» WORK TO COMPLETE
From the first line to the last, print the data exactly as written.

--- EXERCISE INPUT Enclosed Below ---

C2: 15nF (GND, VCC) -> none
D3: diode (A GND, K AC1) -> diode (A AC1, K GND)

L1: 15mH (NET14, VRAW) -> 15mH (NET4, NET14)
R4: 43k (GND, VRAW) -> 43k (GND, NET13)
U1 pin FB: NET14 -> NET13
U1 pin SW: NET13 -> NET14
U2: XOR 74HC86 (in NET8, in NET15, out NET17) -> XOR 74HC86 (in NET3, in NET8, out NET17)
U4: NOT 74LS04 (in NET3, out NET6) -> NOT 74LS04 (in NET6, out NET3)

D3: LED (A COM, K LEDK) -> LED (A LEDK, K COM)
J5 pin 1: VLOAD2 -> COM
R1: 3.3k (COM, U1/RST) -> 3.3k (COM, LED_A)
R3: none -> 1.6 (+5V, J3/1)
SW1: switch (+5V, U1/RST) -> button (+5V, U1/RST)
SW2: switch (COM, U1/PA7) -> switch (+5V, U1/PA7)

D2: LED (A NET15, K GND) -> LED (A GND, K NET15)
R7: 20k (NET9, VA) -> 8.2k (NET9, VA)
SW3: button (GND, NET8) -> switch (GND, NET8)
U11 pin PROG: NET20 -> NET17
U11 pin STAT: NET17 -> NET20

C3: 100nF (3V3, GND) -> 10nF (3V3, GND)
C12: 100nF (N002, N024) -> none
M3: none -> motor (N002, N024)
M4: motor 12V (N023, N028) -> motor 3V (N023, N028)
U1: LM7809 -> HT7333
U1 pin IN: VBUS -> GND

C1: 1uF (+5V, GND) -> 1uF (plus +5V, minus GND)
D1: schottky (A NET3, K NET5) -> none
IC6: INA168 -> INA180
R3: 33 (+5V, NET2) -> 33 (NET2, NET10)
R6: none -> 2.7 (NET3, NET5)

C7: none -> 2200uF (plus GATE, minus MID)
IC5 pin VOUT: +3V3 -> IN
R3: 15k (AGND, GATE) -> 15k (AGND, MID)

--- End of Enclosed EXERCISE INPUT ---

» ANSWER SPACE
C2: 15nF (GND, VCC) -> none
D3: diode (A GND, K AC1) -> diode (A AC1, K GND)

L1: 15mH (NET14, VRAW) -> 15mH (NET4, NET14)
R4: 43k (GND, VRAW) -> 43k (GND, NET13)
U1 pin FB: NET14 -> NET13
U1 pin SW: NET13 -> NET14
U2: XOR 74HC86 (in NET8, in NET15, out NET17) -> XOR 74HC86 (in NET3, in NET8, out NET17)
U4: NOT 74LS04 (in NET3, out NET6) -> NOT 74LS04 (in NET6, out NET3)

D3: LED (A COM, K LEDK) -> LED (A LEDK, K COM)
J5 pin 1: VLOAD2 -> COM
R1: 3.3k (COM, U1/RST) -> 3.3k (COM, LED_A)
R3: none -> 1.6 (+5V, J3/1)
SW1: switch (+5V, U1/RST) -> button (+5V, U1/RST)
SW2: switch (COM, U1/PA7) -> switch (+5V, U1/PA7)

D2: LED (A NET15, K GND) -> LED (A GND, K NET15)
R7: 20k (NET9, VA) -> 8.2k (NET9, VA)
SW3: button (GND, NET8) -> switch (GND, NET8)
U11 pin PROG: NET20 -> NET17
U11 pin STAT: NET17 -> NET20

C3: 100nF (3V3, GND) -> 10nF (3V3, GND)
C12: 100nF (N002, N024) -> none
M3: none -> motor (N002, N024)
M4: motor 12V (N023, N028) -> motor 3V (N023, N028)
U1: LM7809 -> HT7333
U1 pin IN: VBUS -> GND

C1: 1uF (+5V, GND) -> 1uF (plus +5V, minus GND)
D1: schottky (A NET3, K NET5) -> none
IC6: INA168 -> INA180
R3: 33 (+5V, NET2) -> 33 (NET2, NET10)
R6: none -> 2.7 (NET3, NET5)

C7: none -> 2200uF (plus GATE, minus MID)
IC5 pin VOUT: +3V3 -> IN
R3: 15k (AGND, GATE) -> 15k (AGND, MID)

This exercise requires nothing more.